> **Recorded data**
○ ○ ○ ○

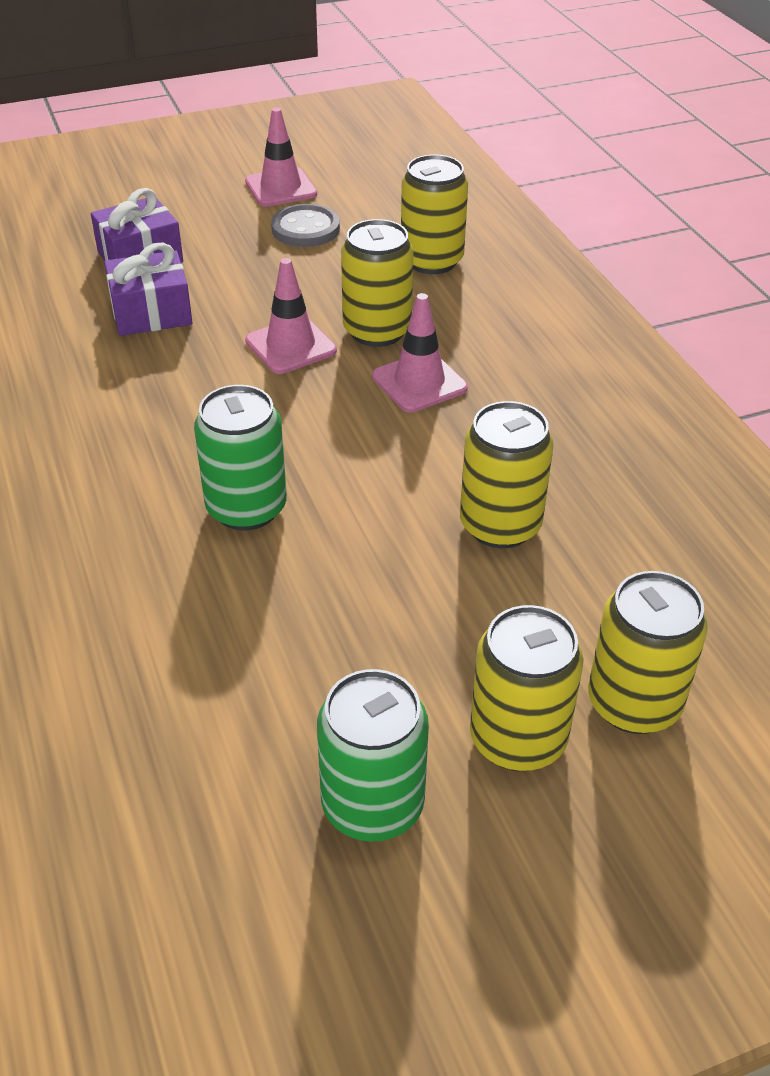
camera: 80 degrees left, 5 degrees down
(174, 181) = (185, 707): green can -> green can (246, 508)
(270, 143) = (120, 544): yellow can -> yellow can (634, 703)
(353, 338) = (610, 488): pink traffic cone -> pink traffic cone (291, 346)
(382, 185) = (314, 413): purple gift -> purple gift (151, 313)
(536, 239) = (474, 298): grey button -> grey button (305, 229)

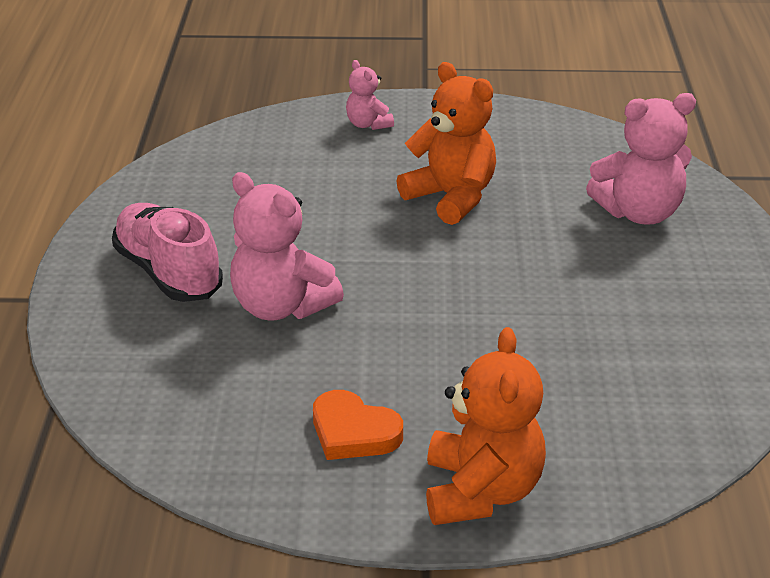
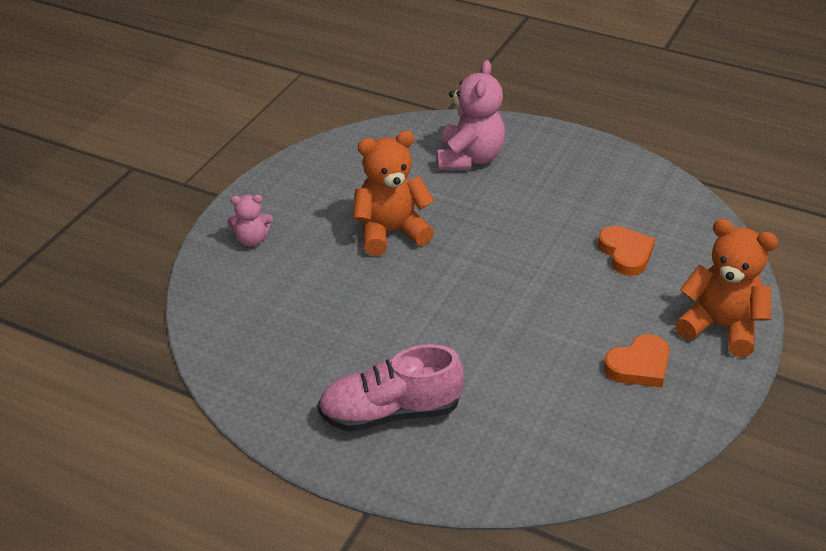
camera: 65 degrees left, 5 degrees up
(281, 306) = (475, 360): pink teddy bear -> none
(564, 375) = (625, 253): none -> orange heart

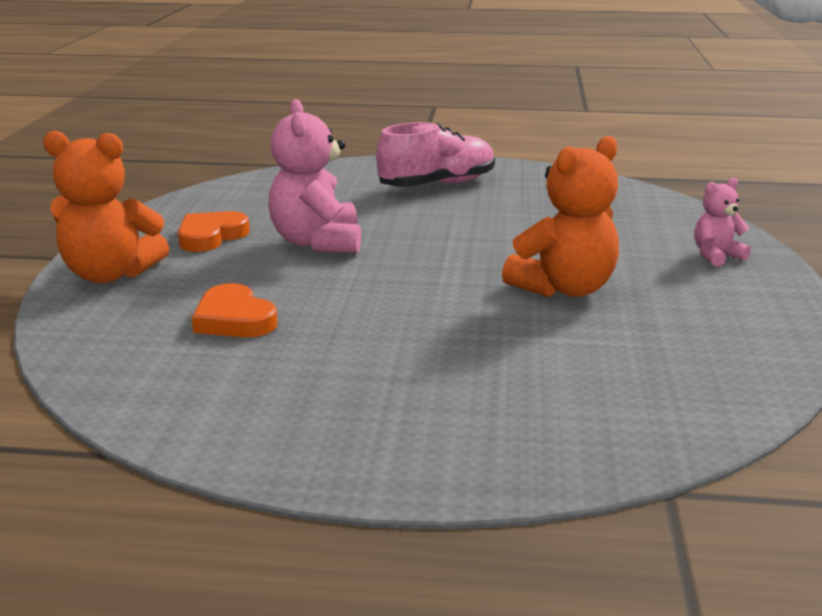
camera: 160 degrees right, 15 degrees down
(469, 158) = (540, 397): pink teddy bear -> pink teddy bear (317, 242)

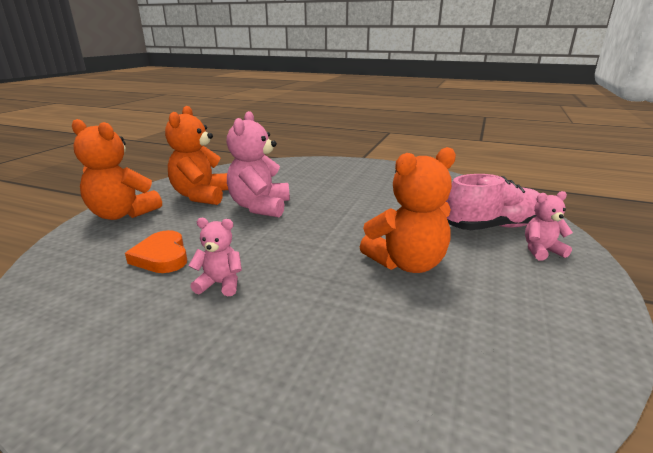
camera: 15 degrees right, 0 degrees up
(211, 236) = (201, 196): orange heart -> orange teddy bear
(345, 338) = (220, 284): none -> pink teddy bear
(437, 185) = (361, 177): pink shoe -> pink shoe (493, 227)

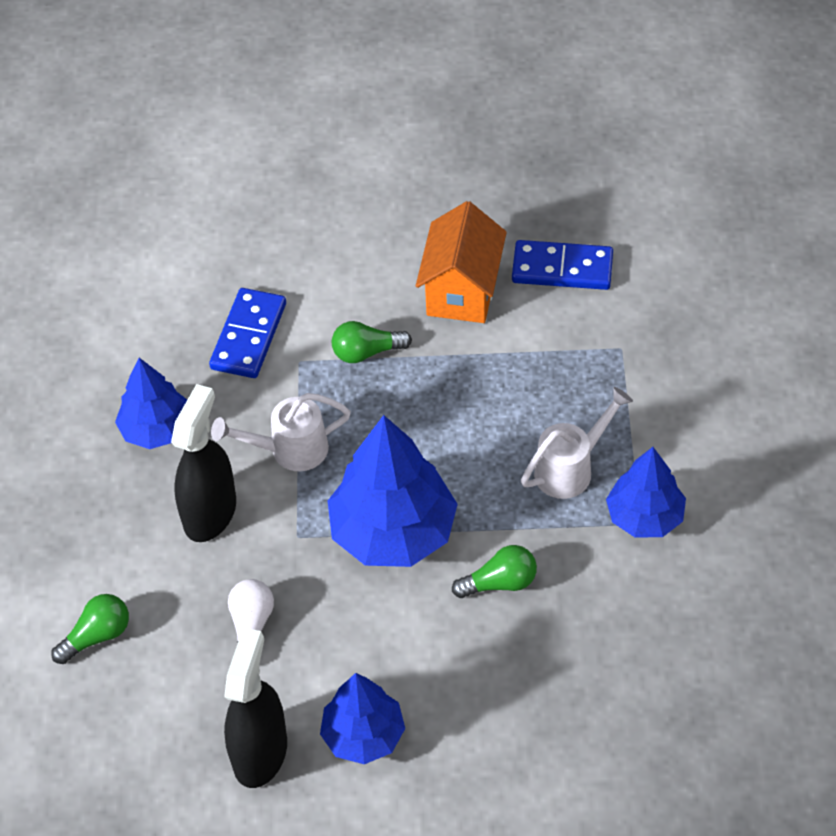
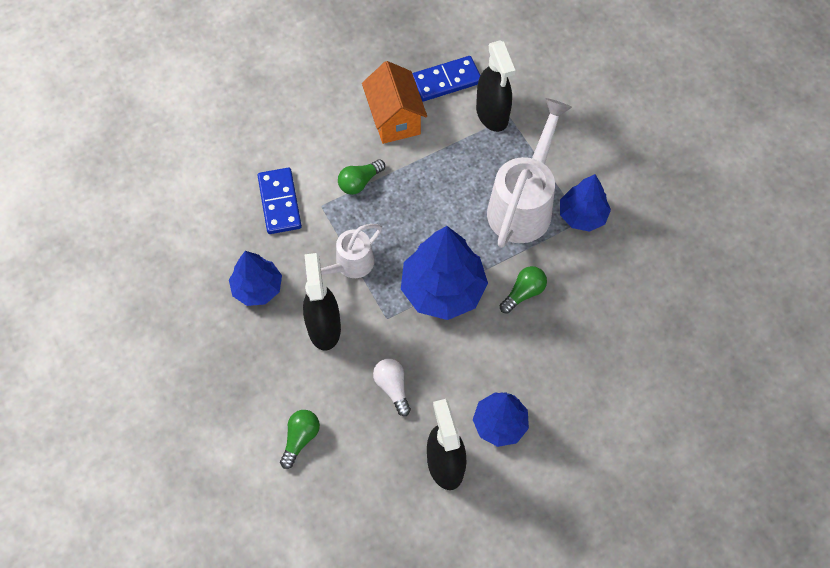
camera: 30 degrees left, 10 degrees up
(570, 468) = (523, 204): white watering can -> white watering can, size x1.74
(599, 335) = (492, 114): none -> black spray bottle

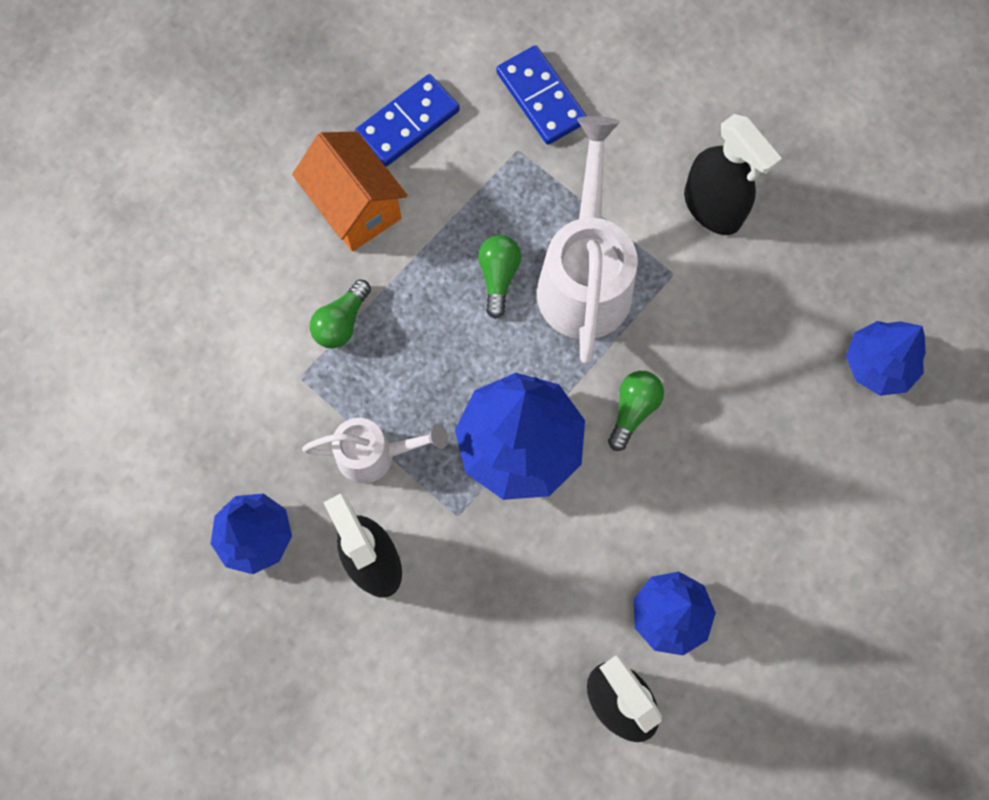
camera: 20 degrees left, 10 degrees up
(279, 202) = (237, 393): blue domino -> blue domino (541, 98)
(300, 439) = (403, 740): green light bulb -> green light bulb (498, 277)
(349, 265) = (375, 454): white watering can -> white watering can turned 120 degrees counterclockwise
(392, 387) = (504, 616): white light bulb -> none
(492, 114) = (492, 153): black spray bottle -> black spray bottle (712, 208)
(582, 215) = (671, 266): blue tree -> blue tree (878, 365)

○ ○ ○ ○

> **What the exercise asks**
Would you copy, word for word, only the lines above from the one containing "(174, 181) = (185, 707): green" through the one containing "(492, 114) = (492, 153): black", both included, and please leave out the pictures?

> **Response**
(174, 181) = (185, 707): green can -> green can (246, 508)
(270, 143) = (120, 544): yellow can -> yellow can (634, 703)
(353, 338) = (610, 488): pink traffic cone -> pink traffic cone (291, 346)
(382, 185) = (314, 413): purple gift -> purple gift (151, 313)
(536, 239) = (474, 298): grey button -> grey button (305, 229)

camera: 65 degrees left, 5 degrees up
(281, 306) = (475, 360): pink teddy bear -> none
(564, 375) = (625, 253): none -> orange heart

camera: 160 degrees right, 15 degrees down
(469, 158) = (540, 397): pink teddy bear -> pink teddy bear (317, 242)

camera: 15 degrees right, 0 degrees up
(211, 236) = (201, 196): orange heart -> orange teddy bear
(345, 338) = (220, 284): none -> pink teddy bear
(437, 185) = (361, 177): pink shoe -> pink shoe (493, 227)

camera: 30 degrees left, 10 degrees up
(570, 468) = (523, 204): white watering can -> white watering can, size x1.74
(599, 335) = (492, 114): none -> black spray bottle

camera: 20 degrees left, 10 degrees up
(279, 202) = (237, 393): blue domino -> blue domino (541, 98)
(300, 439) = (403, 740): green light bulb -> green light bulb (498, 277)
(349, 265) = (375, 454): white watering can -> white watering can turned 120 degrees counterclockwise
(392, 387) = (504, 616): white light bulb -> none
(492, 114) = (492, 153): black spray bottle -> black spray bottle (712, 208)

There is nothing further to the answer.